Exercise data:
▼

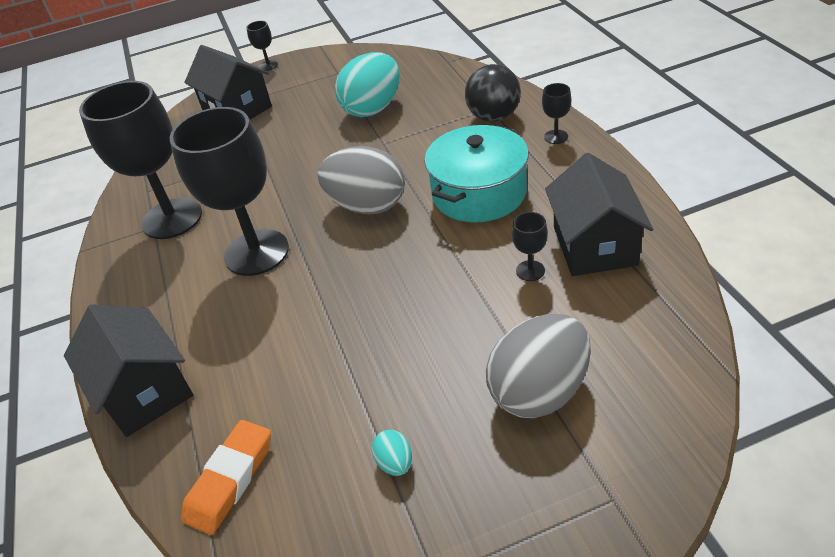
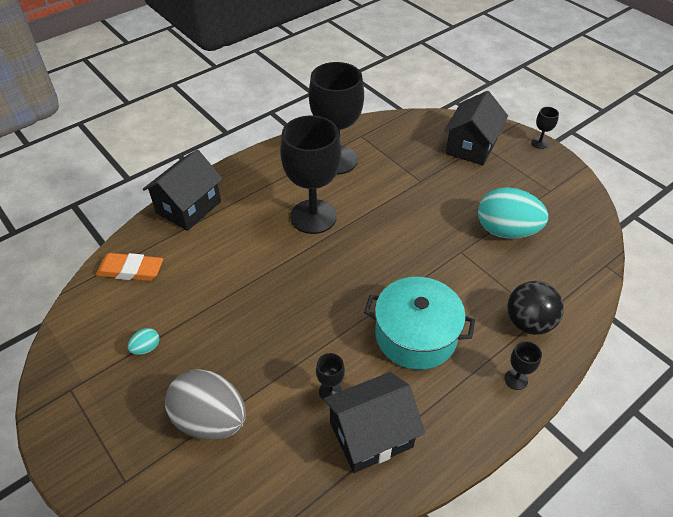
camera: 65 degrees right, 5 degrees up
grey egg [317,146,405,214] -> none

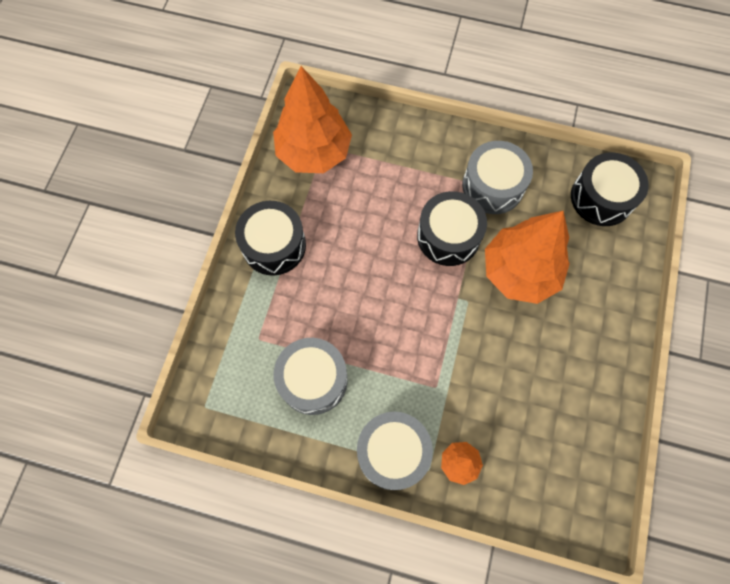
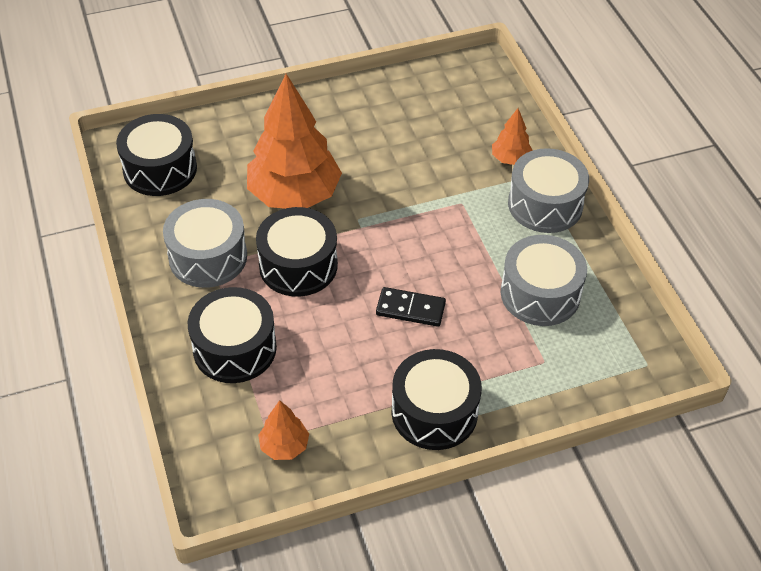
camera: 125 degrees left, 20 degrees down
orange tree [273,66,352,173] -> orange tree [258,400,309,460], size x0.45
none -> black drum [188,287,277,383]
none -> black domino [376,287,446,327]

▲

Brief: Nothing but the lines from the one with "camera: 125 degrees left, 20 degrees down" through the final line of the records above should appear, each copied exactly.

Answer section:
camera: 125 degrees left, 20 degrees down
orange tree [273,66,352,173] -> orange tree [258,400,309,460], size x0.45
none -> black drum [188,287,277,383]
none -> black domino [376,287,446,327]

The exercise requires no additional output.